(Before-and-after object listings)
☆ ☆ ☆ ☆ ☆

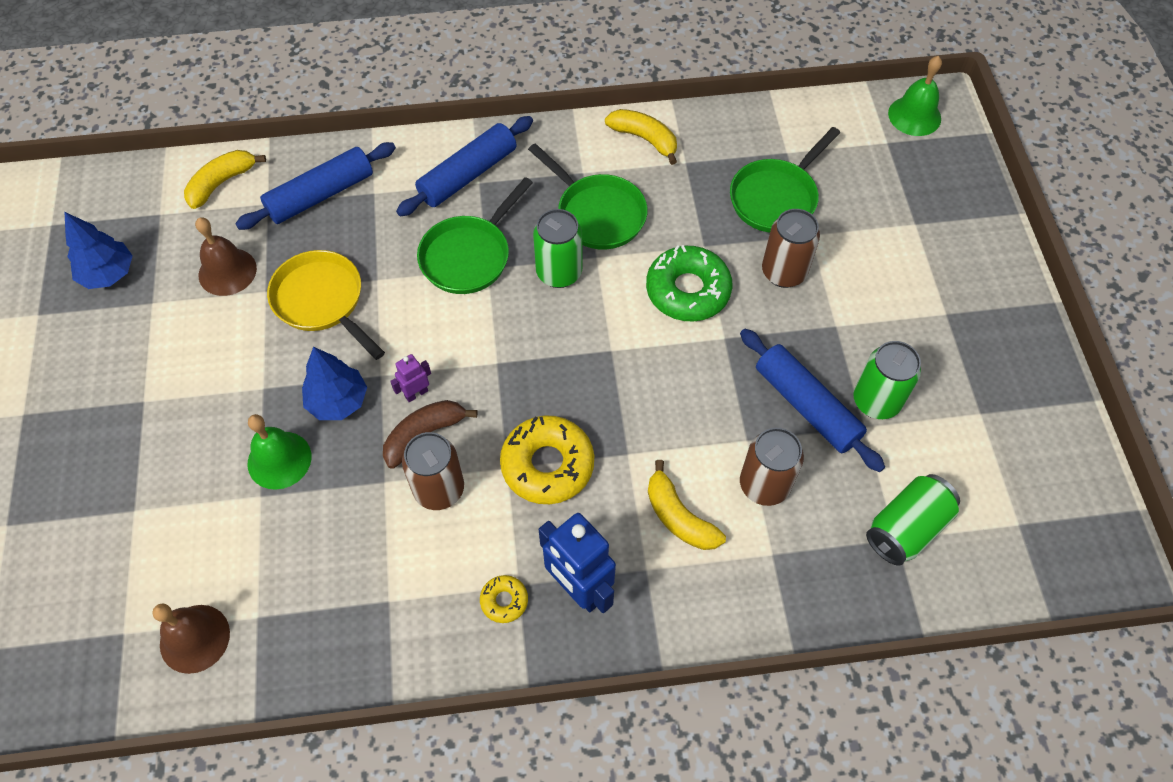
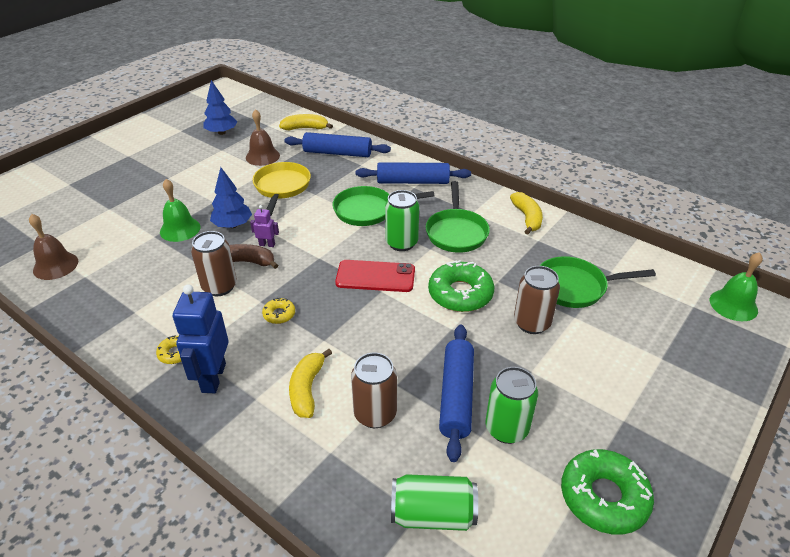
camera: 45 degrees right, 20 degrees down
(547, 465) = (279, 314): yellow donut -> yellow donut, size x0.48
(584, 337) = (375, 276): none -> red phone
(997, 398) = (603, 497): none -> green donut

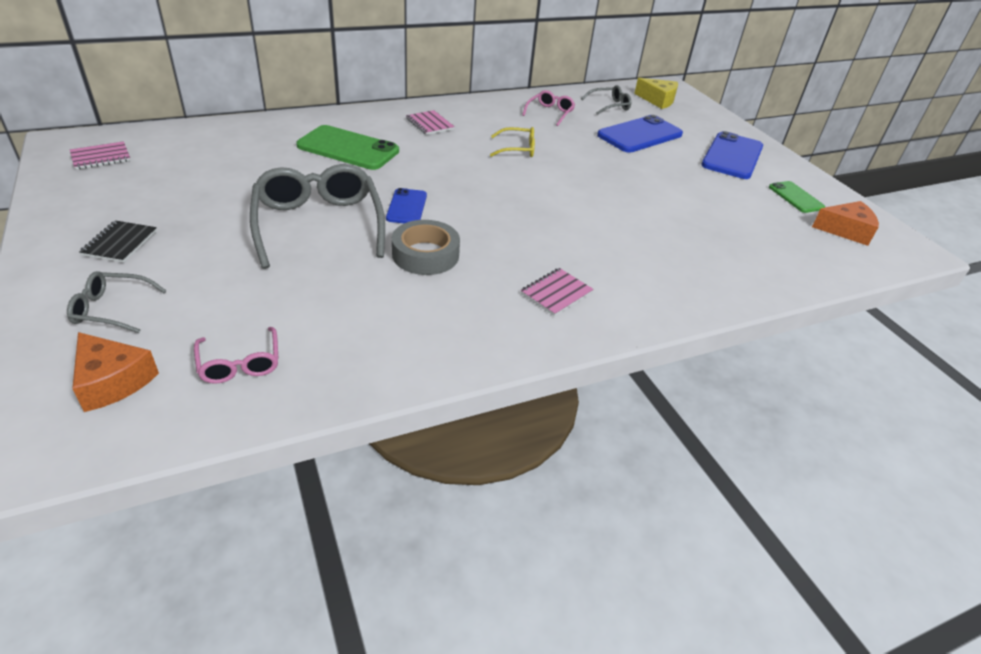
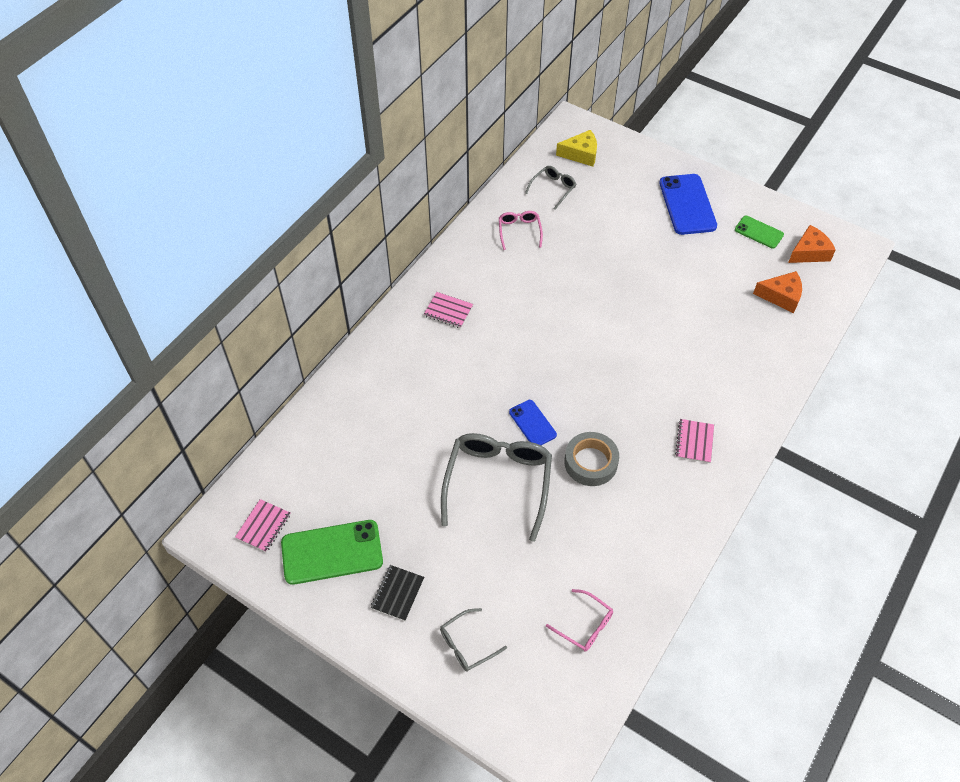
camera: 30 degrees left, 15 degrees up
(113, 381) = (535, 687): orange cheese -> orange cheese (781, 296)
(120, 243) = (397, 593): black notebook -> black notebook turned 45 degrees clockwise
(318, 225) = (498, 483): grey glasses -> grey glasses turned 60 degrees clockwise
(348, 148) = (424, 386): green phone -> green phone (332, 552)
(517, 149) = (540, 300): yellow glasses -> none
(640, 135) = (606, 218): blue phone -> none

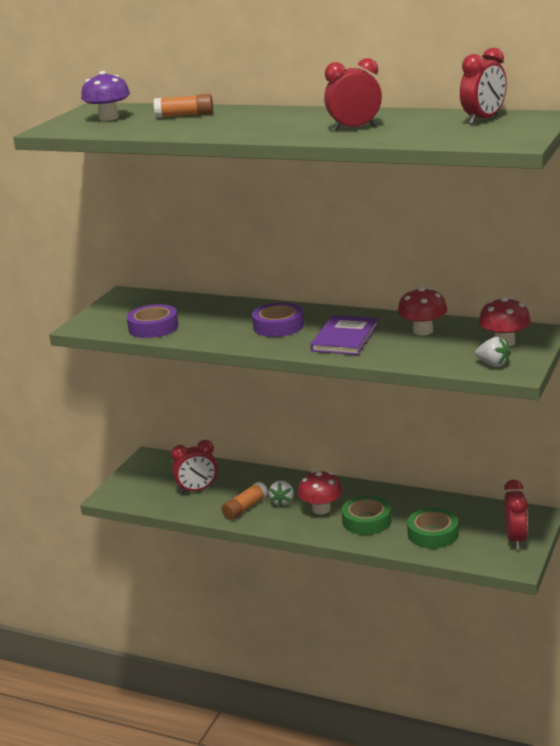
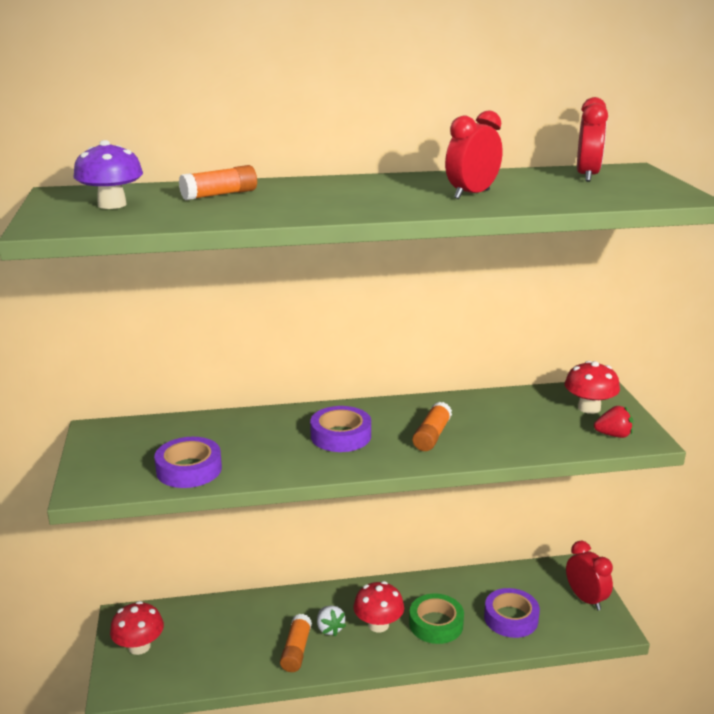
camera: 35 degrees left, 0 degrees up
(197, 490) = (221, 644): red clock -> none
(345, 338) = (432, 435): purple book -> orange glue stick
(423, 331) = (498, 410): red mushroom -> red mushroom (139, 646)
(433, 534) = (511, 618): green tape -> purple tape
(493, 364) = (613, 435): white strawberry -> red strawberry

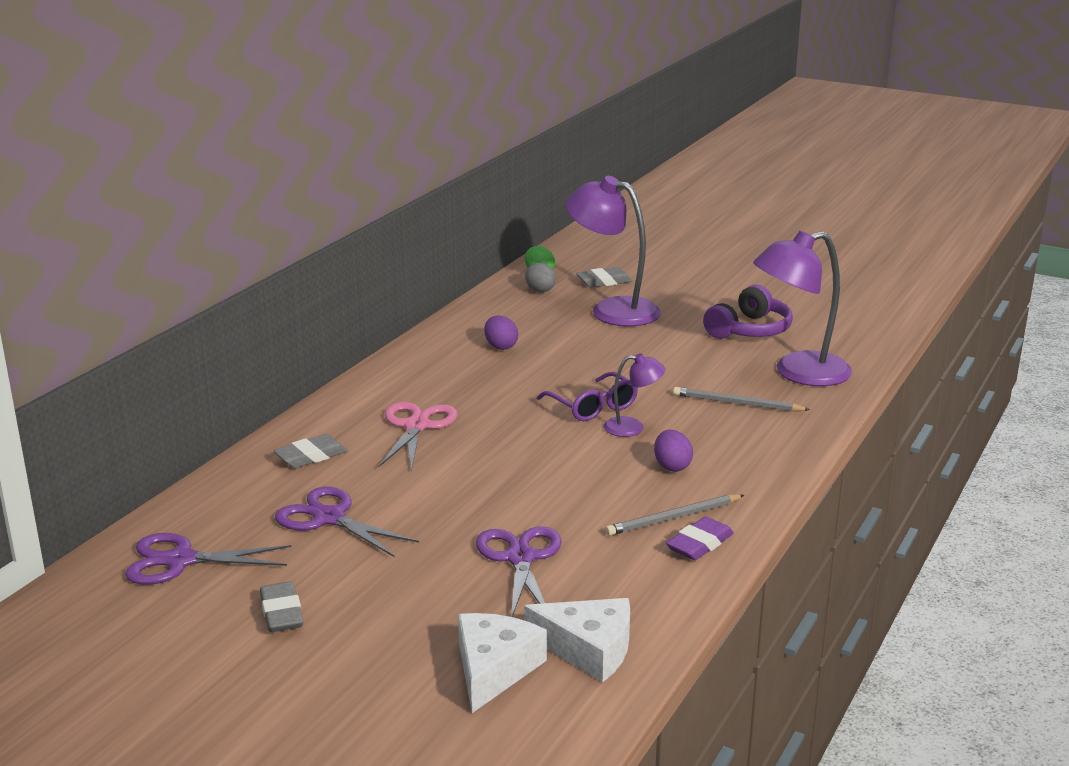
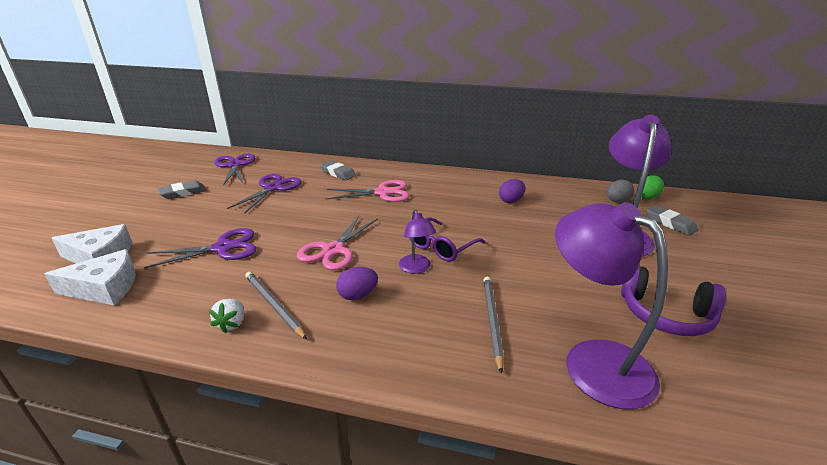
camera: 75 degrees right, 5 degrees up
(566, 475) = (333, 250): none -> pink scissors
(588, 649) = (105, 288): white cheese -> white cheese turned 105 degrees counterclockwise
(700, 544) = (232, 324): purple eraser -> white strawberry

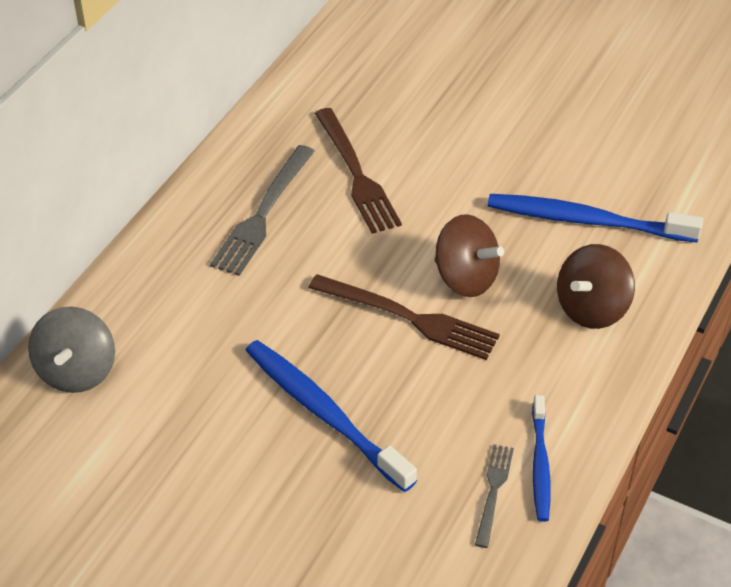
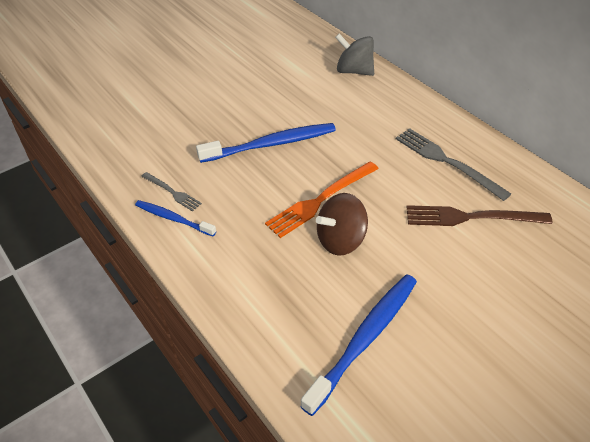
camera: 115 degrees right, 0 degrees up
(409, 318) = (320, 200): brown fork -> orange fork
(592, 308) = (274, 299): brown spinning top -> none

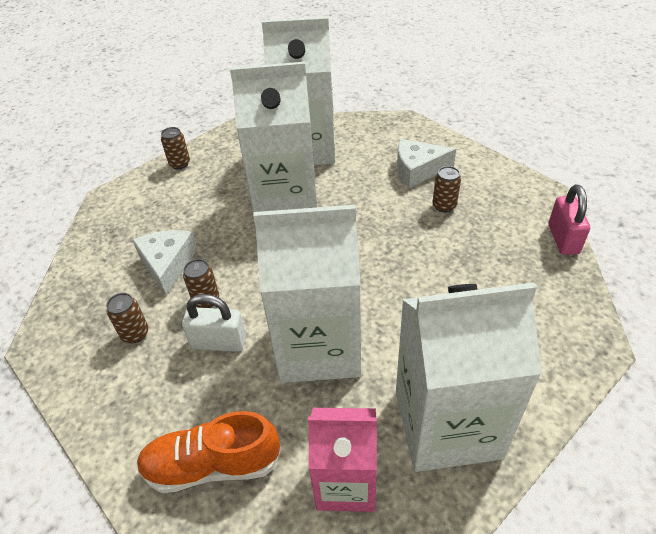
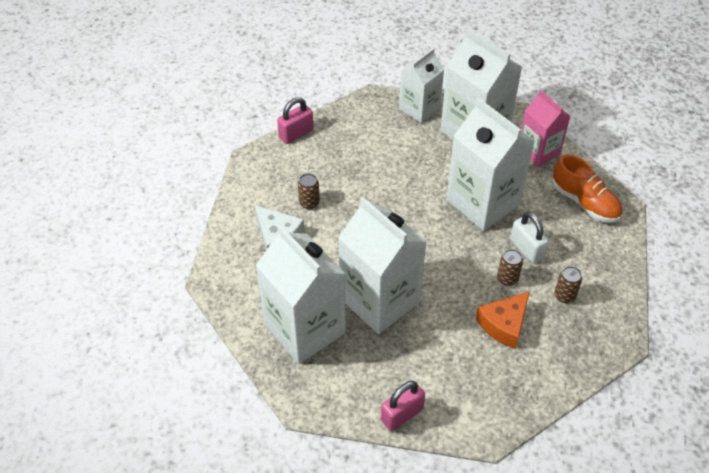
camera: 130 degrees left, 5 degrees up
(168, 265) = (504, 324): white cheese -> orange cheese
(180, 164) = (402, 414): brown can -> pink padlock
(541, 385) = (419, 108): none -> white carton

☆ ☆ ☆ ☆ ☆

> [Problem] Each line from the one with "(348, 148) = (424, 386): green" to the final line of the data above is to be printed exactly; no picture should appear in the copy.

> [Result of this exercise]
(348, 148) = (424, 386): green phone -> green phone (332, 552)
(517, 149) = (540, 300): yellow glasses -> none
(640, 135) = (606, 218): blue phone -> none

camera: 35 degrees left, 0 degrees up
(197, 490) = (221, 644): red clock -> none
(345, 338) = (432, 435): purple book -> orange glue stick
(423, 331) = (498, 410): red mushroom -> red mushroom (139, 646)
(433, 534) = (511, 618): green tape -> purple tape
(493, 364) = (613, 435): white strawberry -> red strawberry

camera: 75 degrees right, 5 degrees up
(566, 475) = (333, 250): none -> pink scissors
(588, 649) = (105, 288): white cheese -> white cheese turned 105 degrees counterclockwise
(700, 544) = (232, 324): purple eraser -> white strawberry

camera: 115 degrees right, 0 degrees up
(409, 318) = (320, 200): brown fork -> orange fork
(592, 308) = (274, 299): brown spinning top -> none

camera: 130 degrees left, 5 degrees up
(168, 265) = (504, 324): white cheese -> orange cheese
(180, 164) = (402, 414): brown can -> pink padlock
(541, 385) = (419, 108): none -> white carton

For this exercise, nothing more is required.